(Structured diff data)

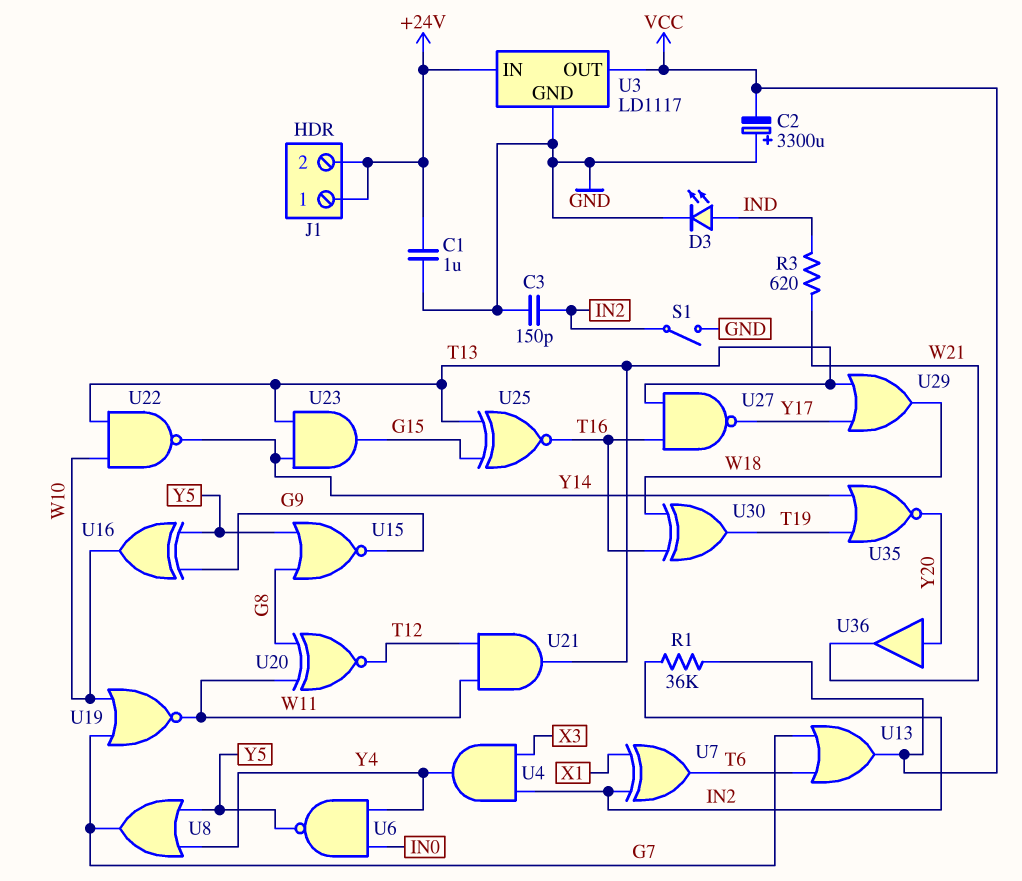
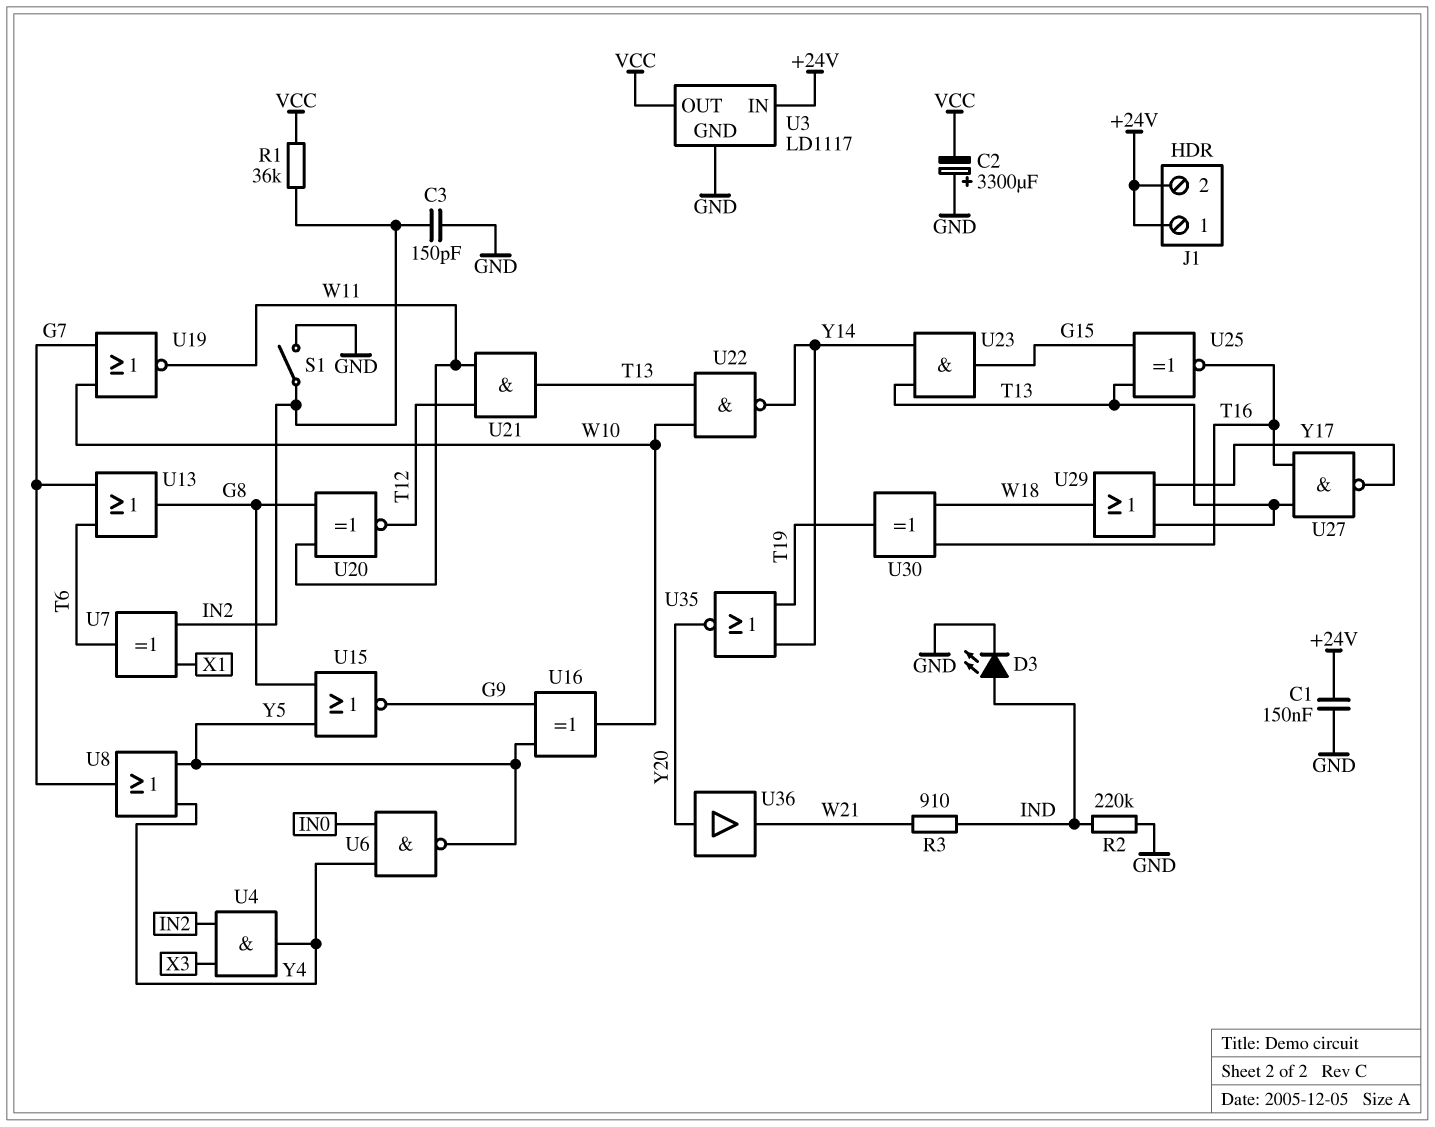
C1: 1uF (+24V, GND) -> 150nF (+24V, GND)
R2: none -> 220k (GND, IND)
R3: 620 (IND, W21) -> 910 (IND, W21)
U13: OR (in G7, in T6, out VCC) -> OR (in G7, in T6, out G8)

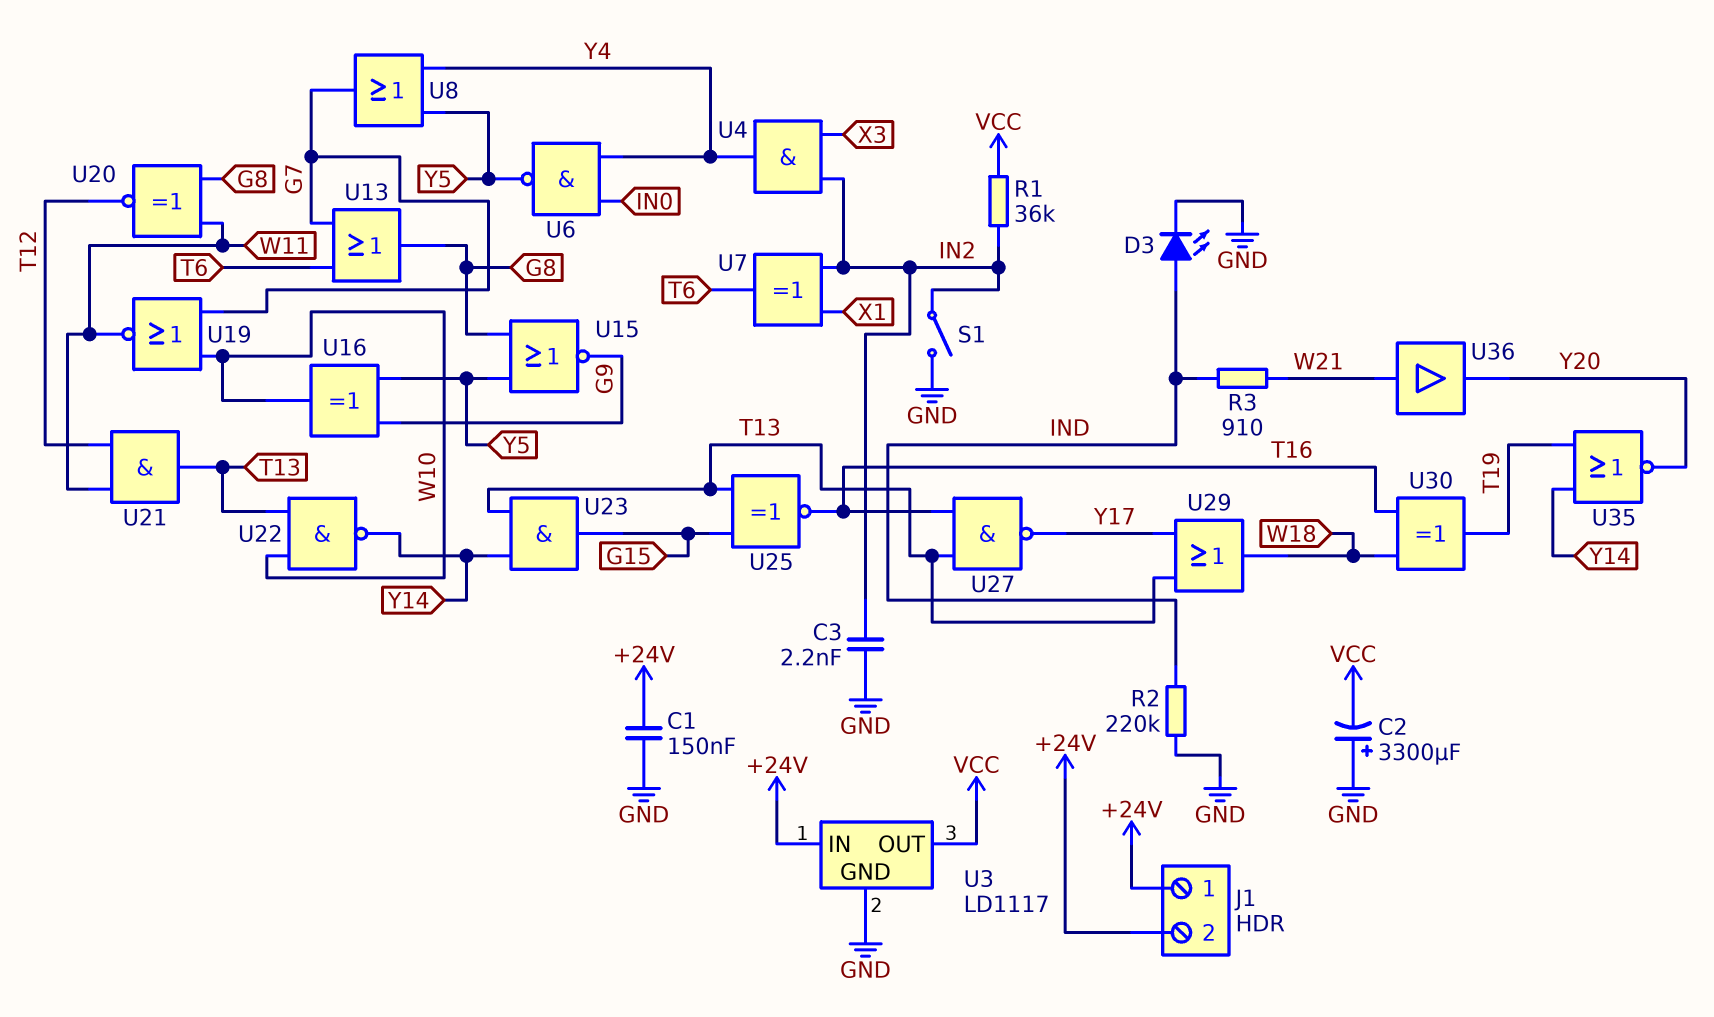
C3: 150pF (GND, IN2) -> 2.2nF (GND, IN2)
U36: buffer (in Y20, out W21) -> buffer (in W21, out Y20)

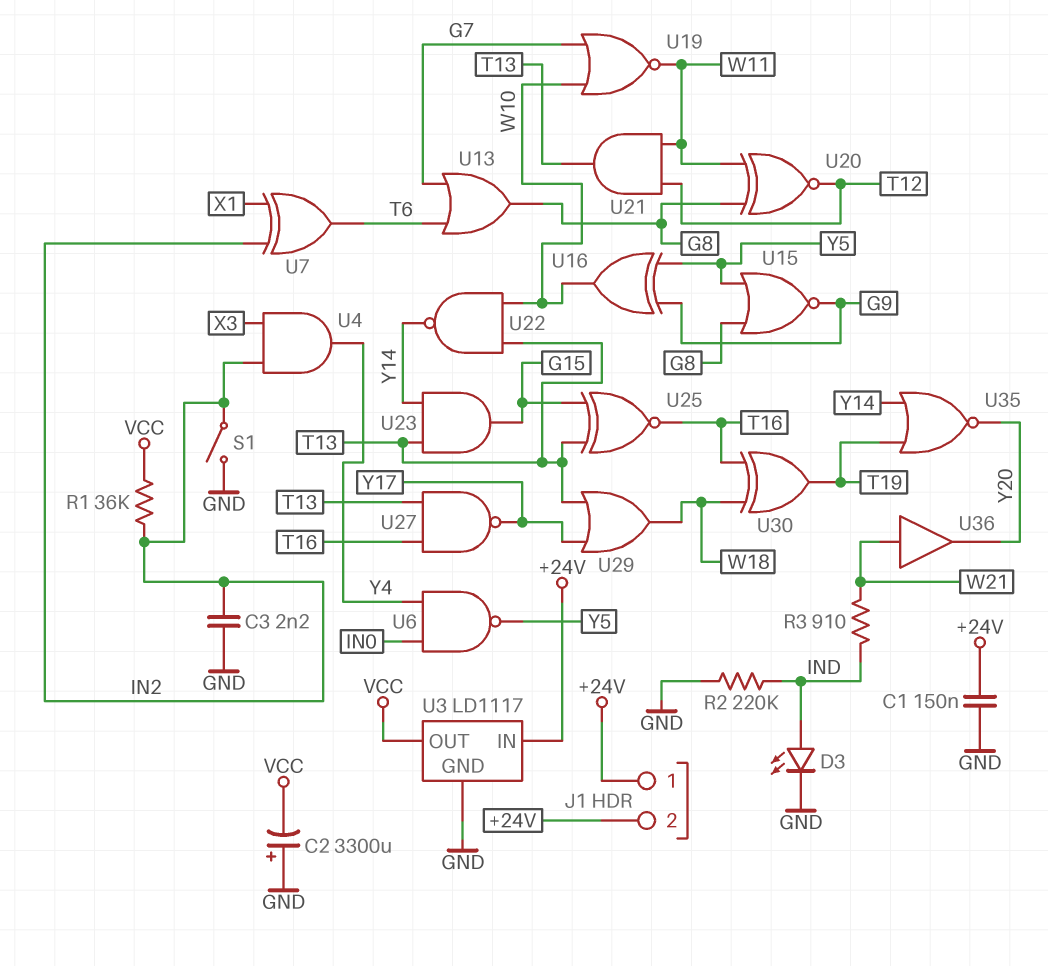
U8: OR (in Y4, in Y5, out G7) -> none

▸ **Task to complete**: Every line above should be output exactly, except for the pictures.

▸ **Response**:
C1: 1uF (+24V, GND) -> 150nF (+24V, GND)
R2: none -> 220k (GND, IND)
R3: 620 (IND, W21) -> 910 (IND, W21)
U13: OR (in G7, in T6, out VCC) -> OR (in G7, in T6, out G8)

C3: 150pF (GND, IN2) -> 2.2nF (GND, IN2)
U36: buffer (in Y20, out W21) -> buffer (in W21, out Y20)

U8: OR (in Y4, in Y5, out G7) -> none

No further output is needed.